What is needed is an exact copy of the listing, with no pictures in it.

Exercise data -
------------------------------------------------

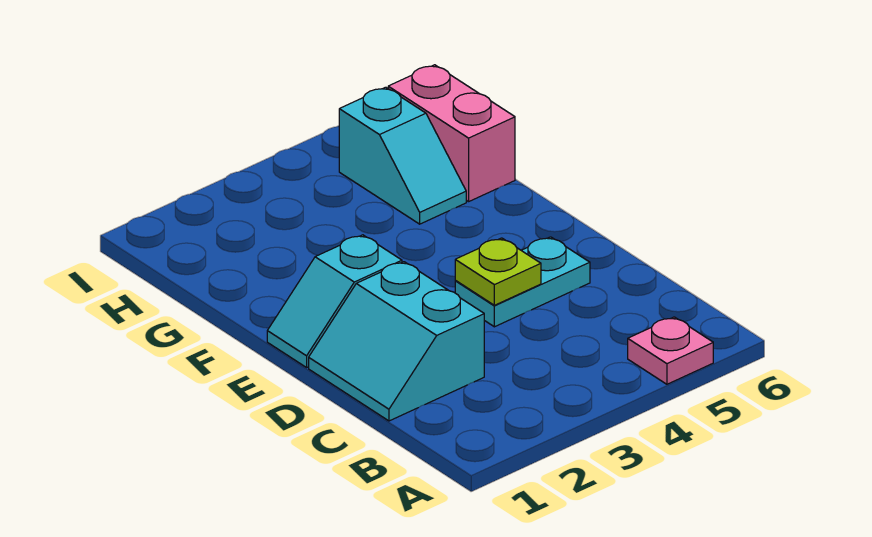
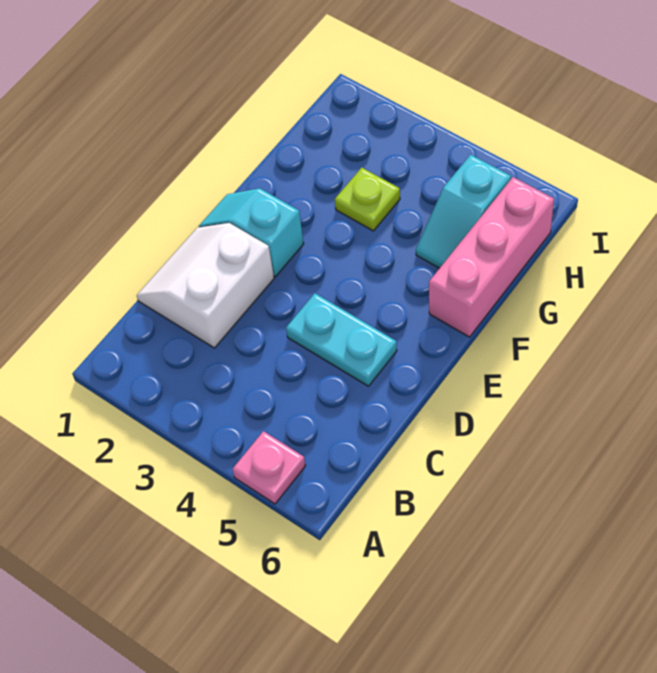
cyan slope C1:D2 level 1 top 2 -> white slope C1:D2 level 1 top 2
lime plate D4 level 2 -> lime plate G3 level 1
pink brick G6:H6 level 1 -> pink brick F6:H6 level 1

------------------------------------------------

Solution for this exercise -
cyan slope C1:D2 level 1 top 2 -> white slope C1:D2 level 1 top 2
lime plate D4 level 2 -> lime plate G3 level 1
pink brick G6:H6 level 1 -> pink brick F6:H6 level 1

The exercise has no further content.